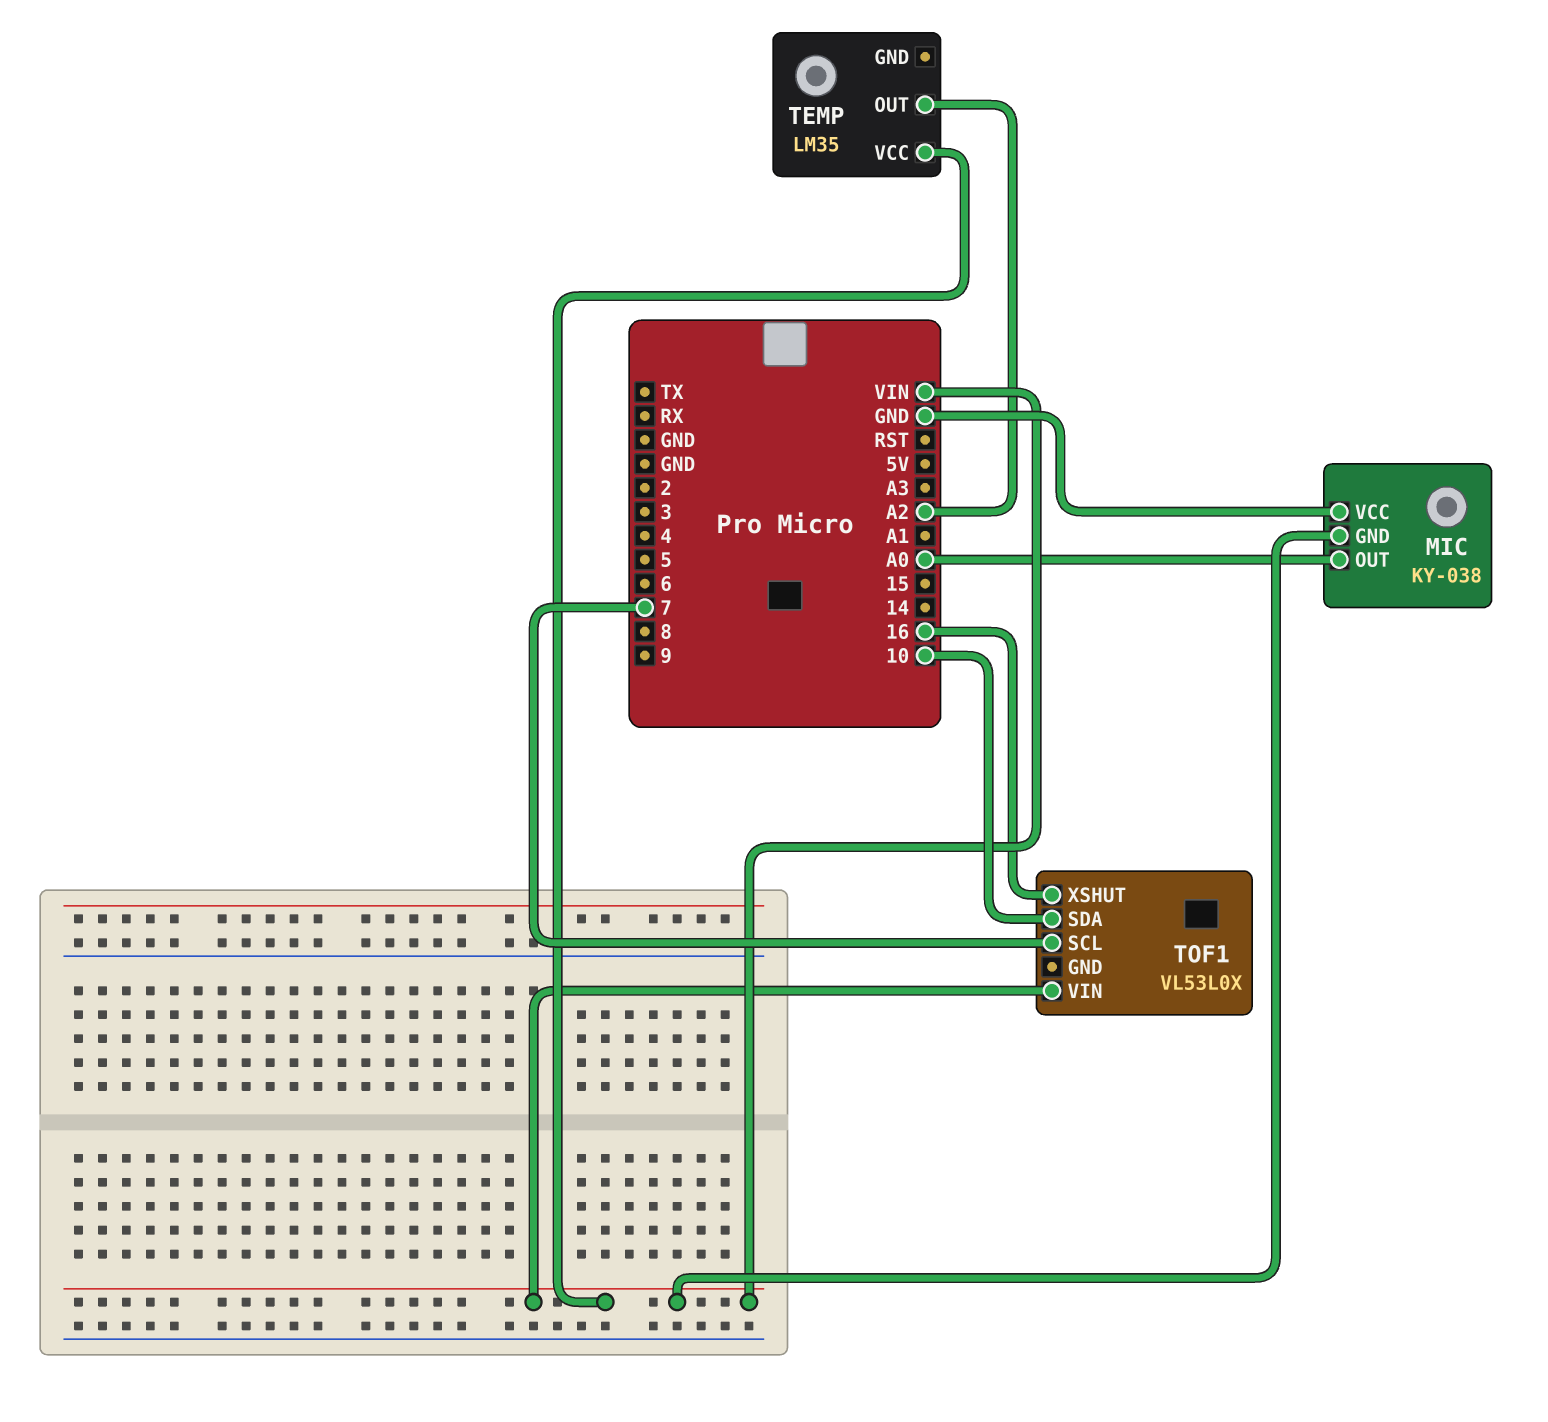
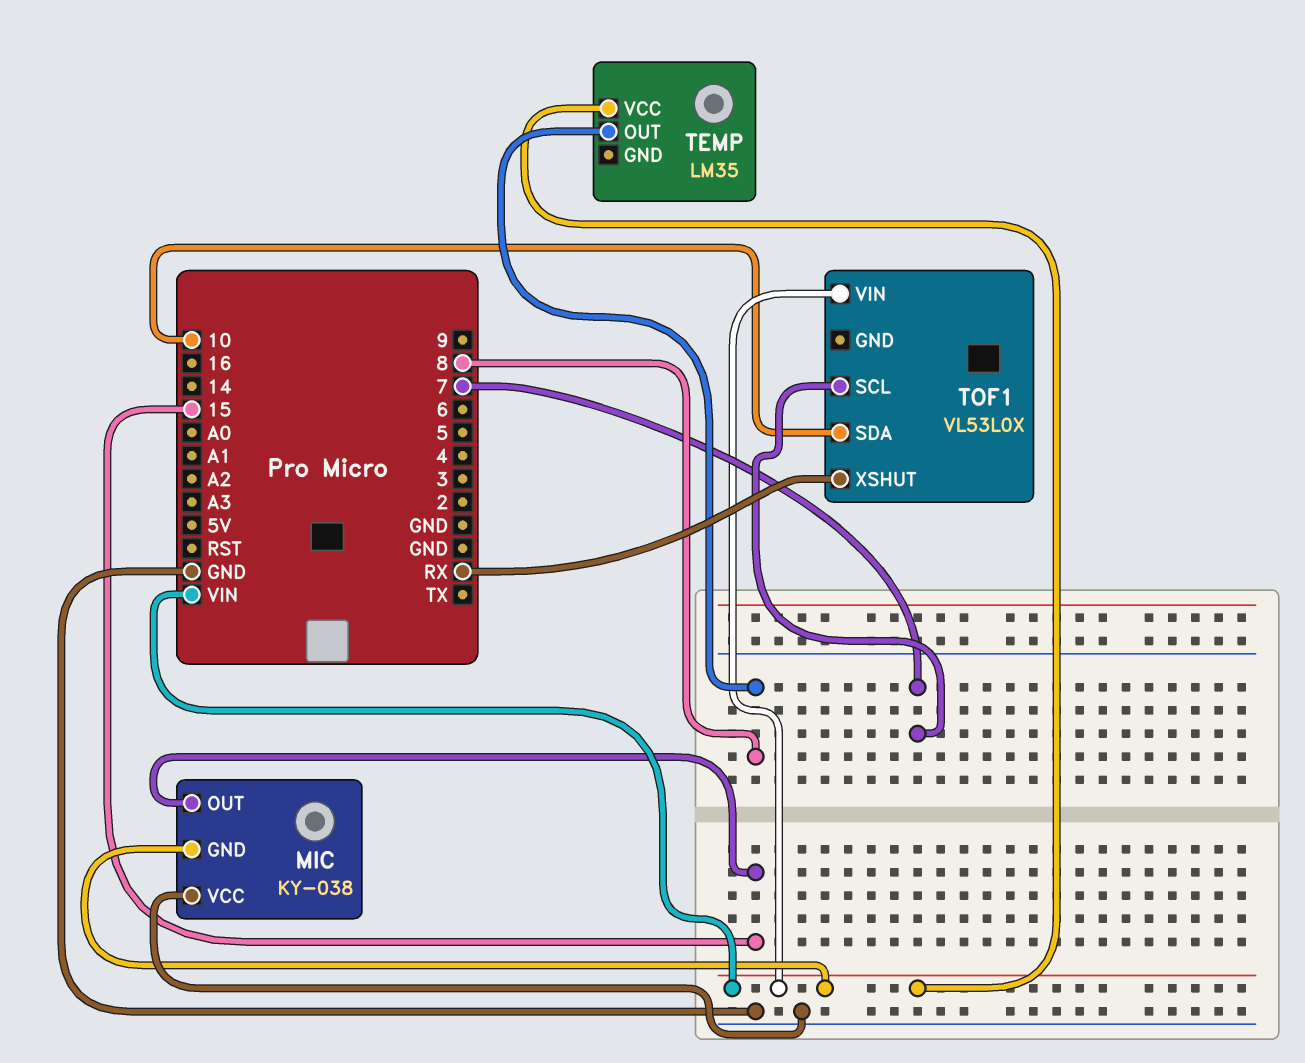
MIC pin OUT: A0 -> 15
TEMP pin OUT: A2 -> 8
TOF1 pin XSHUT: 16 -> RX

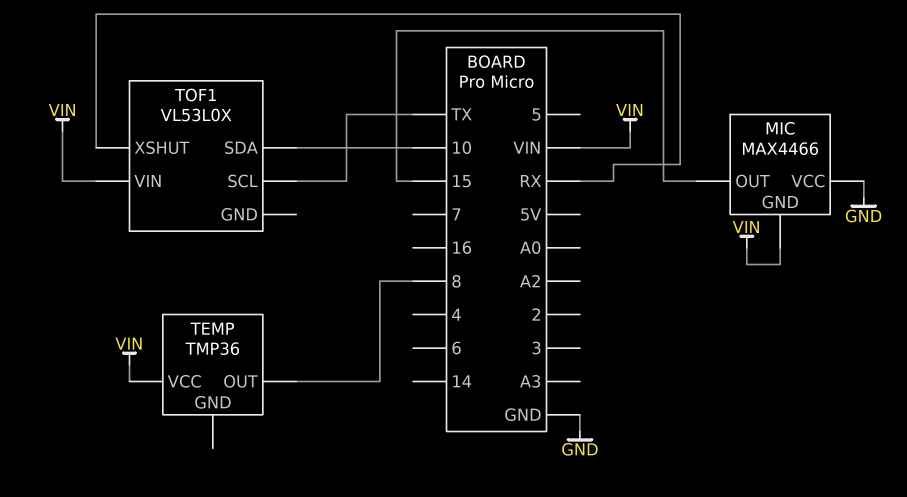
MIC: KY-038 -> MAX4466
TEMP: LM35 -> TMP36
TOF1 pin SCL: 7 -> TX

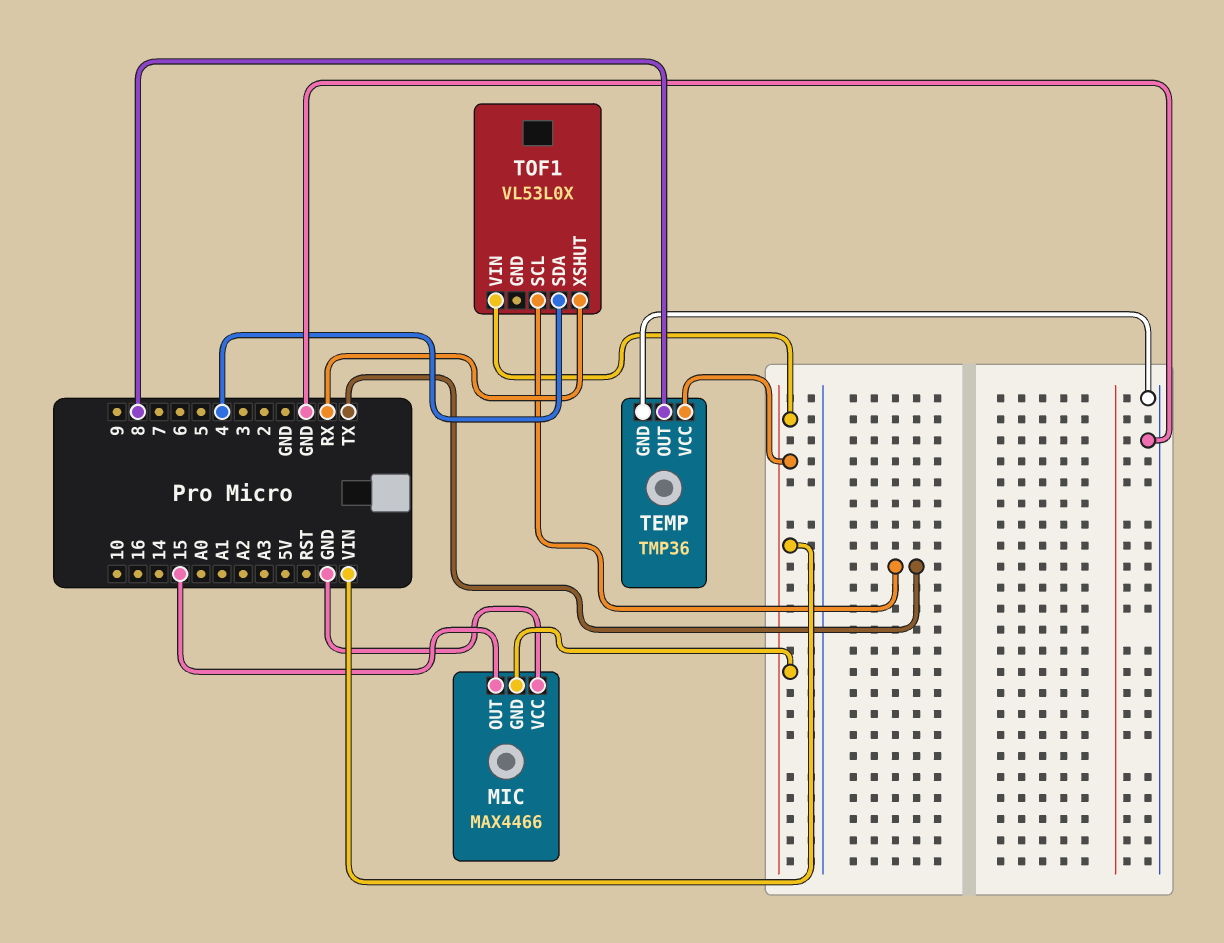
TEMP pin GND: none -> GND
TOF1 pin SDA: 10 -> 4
-- -- --
**Assignment**
Drop the images; restate the listing exactly.

**Exercise response**
MIC pin OUT: A0 -> 15
TEMP pin OUT: A2 -> 8
TOF1 pin XSHUT: 16 -> RX

MIC: KY-038 -> MAX4466
TEMP: LM35 -> TMP36
TOF1 pin SCL: 7 -> TX

TEMP pin GND: none -> GND
TOF1 pin SDA: 10 -> 4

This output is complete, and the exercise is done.